DESCRIPTION OF THE TASK:
What is needed is the number of lines below that contain the string "plane", with no other text.
*** Opening DATA RECORDS ***
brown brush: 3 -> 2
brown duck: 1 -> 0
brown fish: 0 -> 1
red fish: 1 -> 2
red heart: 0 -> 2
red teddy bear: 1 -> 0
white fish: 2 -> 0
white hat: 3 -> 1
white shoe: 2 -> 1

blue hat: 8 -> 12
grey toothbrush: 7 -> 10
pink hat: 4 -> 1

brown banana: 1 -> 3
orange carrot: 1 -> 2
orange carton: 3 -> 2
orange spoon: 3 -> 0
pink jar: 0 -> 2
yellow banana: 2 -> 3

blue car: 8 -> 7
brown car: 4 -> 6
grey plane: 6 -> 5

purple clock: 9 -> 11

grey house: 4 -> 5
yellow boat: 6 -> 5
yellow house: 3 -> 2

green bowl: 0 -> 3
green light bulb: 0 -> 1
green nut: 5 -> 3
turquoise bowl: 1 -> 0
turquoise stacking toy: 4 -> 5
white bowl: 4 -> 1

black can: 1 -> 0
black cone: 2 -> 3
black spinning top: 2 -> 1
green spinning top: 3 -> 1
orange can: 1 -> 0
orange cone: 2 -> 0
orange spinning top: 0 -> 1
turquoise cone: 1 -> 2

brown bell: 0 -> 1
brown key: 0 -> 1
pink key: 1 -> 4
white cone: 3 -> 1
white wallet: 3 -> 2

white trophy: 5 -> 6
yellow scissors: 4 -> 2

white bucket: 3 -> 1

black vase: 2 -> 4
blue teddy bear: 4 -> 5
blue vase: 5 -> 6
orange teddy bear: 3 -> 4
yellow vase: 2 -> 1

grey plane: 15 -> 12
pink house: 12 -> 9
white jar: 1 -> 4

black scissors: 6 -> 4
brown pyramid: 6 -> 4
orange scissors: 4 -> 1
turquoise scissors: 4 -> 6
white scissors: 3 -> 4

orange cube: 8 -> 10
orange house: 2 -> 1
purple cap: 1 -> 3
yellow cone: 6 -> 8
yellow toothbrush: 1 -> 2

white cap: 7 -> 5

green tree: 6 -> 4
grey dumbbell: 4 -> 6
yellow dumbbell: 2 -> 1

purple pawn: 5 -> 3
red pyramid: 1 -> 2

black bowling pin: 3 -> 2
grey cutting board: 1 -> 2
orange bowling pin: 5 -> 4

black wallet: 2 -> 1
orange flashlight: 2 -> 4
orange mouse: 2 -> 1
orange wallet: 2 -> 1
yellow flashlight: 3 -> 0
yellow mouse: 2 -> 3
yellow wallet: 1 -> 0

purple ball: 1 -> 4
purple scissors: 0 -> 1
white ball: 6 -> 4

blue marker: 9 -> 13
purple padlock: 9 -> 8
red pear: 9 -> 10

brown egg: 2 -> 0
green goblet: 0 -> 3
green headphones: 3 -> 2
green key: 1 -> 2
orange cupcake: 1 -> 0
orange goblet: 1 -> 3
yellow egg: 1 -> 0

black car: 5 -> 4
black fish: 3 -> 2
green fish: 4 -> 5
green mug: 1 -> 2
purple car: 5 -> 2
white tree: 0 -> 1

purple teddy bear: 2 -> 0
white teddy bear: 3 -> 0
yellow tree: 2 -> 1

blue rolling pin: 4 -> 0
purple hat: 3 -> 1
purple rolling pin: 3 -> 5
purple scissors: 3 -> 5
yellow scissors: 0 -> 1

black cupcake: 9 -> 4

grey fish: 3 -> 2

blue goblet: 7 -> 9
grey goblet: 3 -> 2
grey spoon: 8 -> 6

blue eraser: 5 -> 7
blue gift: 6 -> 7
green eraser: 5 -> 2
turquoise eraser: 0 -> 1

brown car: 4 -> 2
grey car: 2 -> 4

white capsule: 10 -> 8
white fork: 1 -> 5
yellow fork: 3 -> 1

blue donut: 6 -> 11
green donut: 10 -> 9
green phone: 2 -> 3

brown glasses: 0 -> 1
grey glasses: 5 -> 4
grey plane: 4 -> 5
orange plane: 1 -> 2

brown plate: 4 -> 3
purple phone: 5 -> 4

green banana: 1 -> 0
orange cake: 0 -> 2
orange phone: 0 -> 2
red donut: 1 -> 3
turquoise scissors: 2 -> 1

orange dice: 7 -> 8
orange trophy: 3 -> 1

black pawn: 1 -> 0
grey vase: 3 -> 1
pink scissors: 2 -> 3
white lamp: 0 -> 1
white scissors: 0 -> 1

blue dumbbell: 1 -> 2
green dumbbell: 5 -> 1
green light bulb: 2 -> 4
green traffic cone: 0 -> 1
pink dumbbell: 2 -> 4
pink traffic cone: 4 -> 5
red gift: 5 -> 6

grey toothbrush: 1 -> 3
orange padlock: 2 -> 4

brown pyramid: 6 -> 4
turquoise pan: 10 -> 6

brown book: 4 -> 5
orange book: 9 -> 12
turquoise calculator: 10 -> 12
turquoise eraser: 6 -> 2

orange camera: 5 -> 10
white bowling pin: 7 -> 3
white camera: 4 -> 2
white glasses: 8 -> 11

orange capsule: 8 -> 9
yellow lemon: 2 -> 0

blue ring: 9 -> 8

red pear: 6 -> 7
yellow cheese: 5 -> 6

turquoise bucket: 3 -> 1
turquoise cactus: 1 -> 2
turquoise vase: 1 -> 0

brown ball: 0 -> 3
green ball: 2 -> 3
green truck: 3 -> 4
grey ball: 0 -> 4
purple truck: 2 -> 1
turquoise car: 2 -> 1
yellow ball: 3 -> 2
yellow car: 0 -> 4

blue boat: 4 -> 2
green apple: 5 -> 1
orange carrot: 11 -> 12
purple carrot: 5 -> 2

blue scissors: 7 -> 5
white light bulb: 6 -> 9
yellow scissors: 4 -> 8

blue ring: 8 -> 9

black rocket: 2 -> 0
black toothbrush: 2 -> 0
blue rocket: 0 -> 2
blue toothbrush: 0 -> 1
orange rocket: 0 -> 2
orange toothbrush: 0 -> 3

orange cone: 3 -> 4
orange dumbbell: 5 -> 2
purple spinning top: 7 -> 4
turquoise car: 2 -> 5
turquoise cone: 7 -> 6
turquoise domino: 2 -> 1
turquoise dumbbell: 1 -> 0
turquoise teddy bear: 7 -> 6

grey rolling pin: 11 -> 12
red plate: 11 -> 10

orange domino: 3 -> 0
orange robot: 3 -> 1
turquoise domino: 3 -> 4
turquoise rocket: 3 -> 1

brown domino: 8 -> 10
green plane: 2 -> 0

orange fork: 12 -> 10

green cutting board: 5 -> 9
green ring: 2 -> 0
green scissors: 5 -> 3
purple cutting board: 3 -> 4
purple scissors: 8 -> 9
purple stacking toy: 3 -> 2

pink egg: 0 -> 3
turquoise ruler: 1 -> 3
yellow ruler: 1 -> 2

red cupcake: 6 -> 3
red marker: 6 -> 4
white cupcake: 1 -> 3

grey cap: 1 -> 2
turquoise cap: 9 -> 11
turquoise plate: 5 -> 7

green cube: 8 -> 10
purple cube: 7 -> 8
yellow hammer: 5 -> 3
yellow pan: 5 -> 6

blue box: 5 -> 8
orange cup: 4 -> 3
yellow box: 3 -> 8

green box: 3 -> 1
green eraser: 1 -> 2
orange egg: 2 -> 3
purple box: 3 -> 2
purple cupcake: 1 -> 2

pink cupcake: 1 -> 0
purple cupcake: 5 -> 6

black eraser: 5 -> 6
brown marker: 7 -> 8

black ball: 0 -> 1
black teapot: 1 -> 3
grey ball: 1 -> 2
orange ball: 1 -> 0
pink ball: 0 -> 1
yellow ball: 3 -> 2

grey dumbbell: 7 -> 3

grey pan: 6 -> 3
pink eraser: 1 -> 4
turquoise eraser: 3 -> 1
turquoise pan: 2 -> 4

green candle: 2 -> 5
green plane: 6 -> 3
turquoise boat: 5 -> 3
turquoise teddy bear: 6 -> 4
*** Closing DATA RECORDS ***
ANSWER SECTION:
6